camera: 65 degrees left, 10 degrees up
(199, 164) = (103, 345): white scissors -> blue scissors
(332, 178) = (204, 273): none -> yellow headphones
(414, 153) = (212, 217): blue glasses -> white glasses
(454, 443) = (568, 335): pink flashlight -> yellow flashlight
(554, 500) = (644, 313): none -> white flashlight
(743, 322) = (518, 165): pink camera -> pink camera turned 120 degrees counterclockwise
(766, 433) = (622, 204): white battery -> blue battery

§ §

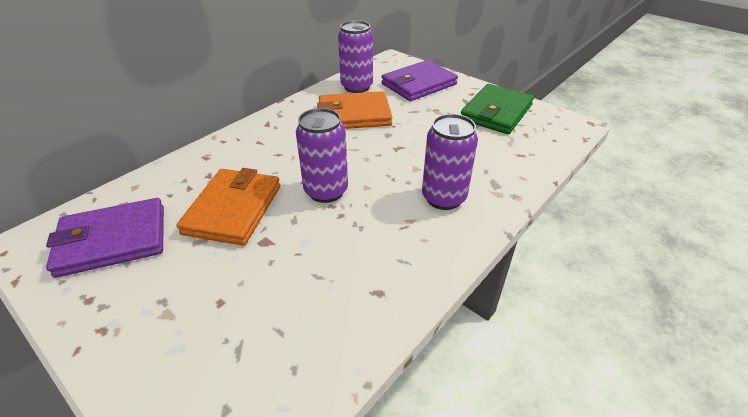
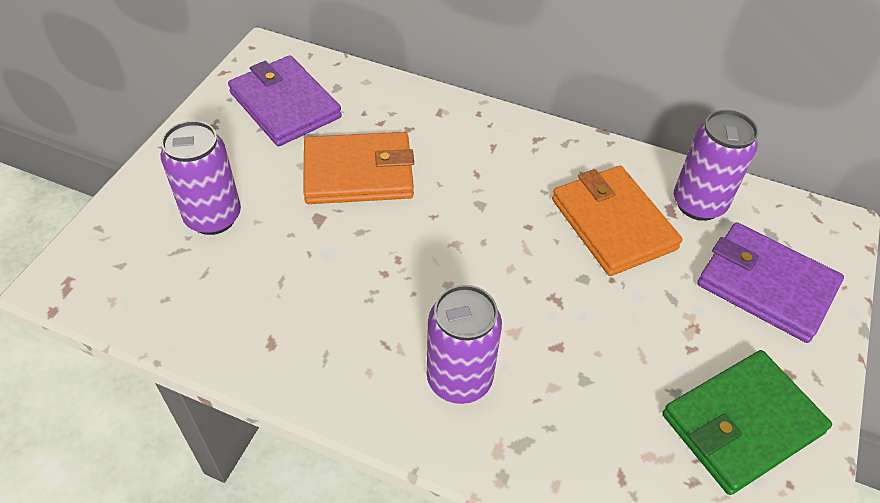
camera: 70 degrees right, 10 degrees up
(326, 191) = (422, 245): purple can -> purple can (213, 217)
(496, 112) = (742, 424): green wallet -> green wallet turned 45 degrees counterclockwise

§ §

* [WHAT TO DO]: If the word "yellow" is on a line above, return that line.

* [RESULT]:
(332, 178) = (204, 273): none -> yellow headphones
(454, 443) = (568, 335): pink flashlight -> yellow flashlight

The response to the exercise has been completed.